_EXERCISE DETAILS_.
Find "camera: 50 degrees left, 10 degrees down" and "TEAL TABLESPOON (no. 1 from left) top centre" in the records below. Copy the lines holding them and every line between, exactly, and no others.

_INPUT MATERIAL_.
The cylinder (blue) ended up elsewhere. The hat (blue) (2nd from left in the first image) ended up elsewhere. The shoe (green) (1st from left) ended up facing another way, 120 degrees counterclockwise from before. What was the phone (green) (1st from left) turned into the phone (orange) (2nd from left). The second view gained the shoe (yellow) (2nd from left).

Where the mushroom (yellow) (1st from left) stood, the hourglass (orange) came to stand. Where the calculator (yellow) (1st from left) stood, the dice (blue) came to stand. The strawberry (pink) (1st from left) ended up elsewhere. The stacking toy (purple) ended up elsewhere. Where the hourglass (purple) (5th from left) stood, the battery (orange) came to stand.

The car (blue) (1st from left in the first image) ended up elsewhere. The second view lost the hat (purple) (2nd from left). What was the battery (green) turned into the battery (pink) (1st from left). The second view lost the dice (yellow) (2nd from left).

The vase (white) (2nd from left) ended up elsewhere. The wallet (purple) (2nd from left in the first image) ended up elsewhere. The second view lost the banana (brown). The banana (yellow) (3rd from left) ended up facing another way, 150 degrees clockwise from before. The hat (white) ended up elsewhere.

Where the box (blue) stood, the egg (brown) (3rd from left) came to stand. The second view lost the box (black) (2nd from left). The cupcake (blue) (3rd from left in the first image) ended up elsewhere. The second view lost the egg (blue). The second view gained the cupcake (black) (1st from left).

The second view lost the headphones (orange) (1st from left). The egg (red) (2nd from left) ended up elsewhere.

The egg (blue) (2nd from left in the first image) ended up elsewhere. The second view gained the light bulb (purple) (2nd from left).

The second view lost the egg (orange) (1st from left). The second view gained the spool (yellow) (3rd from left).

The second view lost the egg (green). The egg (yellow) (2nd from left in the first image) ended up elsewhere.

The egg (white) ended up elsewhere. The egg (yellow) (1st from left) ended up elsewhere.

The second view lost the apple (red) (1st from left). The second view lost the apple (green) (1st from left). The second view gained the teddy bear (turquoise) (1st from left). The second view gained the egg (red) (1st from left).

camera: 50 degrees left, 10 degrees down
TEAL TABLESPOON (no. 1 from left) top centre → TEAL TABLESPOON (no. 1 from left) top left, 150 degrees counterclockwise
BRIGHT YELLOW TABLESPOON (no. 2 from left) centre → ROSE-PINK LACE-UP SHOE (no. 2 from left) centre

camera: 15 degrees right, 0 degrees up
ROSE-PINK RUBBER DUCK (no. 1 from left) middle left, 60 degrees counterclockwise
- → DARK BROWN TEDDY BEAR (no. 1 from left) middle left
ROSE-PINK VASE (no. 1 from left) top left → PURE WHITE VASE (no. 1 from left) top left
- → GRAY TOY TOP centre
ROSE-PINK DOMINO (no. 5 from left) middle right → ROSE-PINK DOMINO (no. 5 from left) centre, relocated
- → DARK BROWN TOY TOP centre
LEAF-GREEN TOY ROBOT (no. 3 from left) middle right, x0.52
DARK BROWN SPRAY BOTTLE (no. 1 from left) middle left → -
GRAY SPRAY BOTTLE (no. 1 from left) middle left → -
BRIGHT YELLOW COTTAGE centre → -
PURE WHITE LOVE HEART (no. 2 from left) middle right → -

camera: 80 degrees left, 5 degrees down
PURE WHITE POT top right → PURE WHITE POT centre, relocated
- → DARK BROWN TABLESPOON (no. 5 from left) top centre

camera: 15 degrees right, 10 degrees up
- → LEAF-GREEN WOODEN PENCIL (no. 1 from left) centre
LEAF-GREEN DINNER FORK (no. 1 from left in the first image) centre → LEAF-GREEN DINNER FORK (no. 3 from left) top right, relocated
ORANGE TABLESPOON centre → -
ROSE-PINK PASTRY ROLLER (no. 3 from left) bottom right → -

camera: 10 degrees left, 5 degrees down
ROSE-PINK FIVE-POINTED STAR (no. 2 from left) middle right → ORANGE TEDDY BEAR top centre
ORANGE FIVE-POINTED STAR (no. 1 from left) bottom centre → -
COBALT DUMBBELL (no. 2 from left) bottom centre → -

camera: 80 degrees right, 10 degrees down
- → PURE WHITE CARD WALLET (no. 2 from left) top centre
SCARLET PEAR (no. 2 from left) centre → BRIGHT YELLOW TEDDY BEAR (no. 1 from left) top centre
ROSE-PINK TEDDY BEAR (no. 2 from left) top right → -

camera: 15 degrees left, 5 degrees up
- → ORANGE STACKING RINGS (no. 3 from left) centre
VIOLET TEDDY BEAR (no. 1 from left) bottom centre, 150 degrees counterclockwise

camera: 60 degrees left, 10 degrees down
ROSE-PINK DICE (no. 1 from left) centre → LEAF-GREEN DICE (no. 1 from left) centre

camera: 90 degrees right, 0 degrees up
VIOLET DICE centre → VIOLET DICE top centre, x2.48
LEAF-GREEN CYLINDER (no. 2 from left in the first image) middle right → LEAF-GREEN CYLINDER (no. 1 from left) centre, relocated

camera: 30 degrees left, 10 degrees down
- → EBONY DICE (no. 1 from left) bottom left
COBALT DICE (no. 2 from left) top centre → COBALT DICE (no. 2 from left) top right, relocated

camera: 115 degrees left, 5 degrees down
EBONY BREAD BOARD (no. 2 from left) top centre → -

_SOLUTION_.
camera: 50 degrees left, 10 degrees down
TEAL TABLESPOON (no. 1 from left) top centre → TEAL TABLESPOON (no. 1 from left) top left, 150 degrees counterclockwise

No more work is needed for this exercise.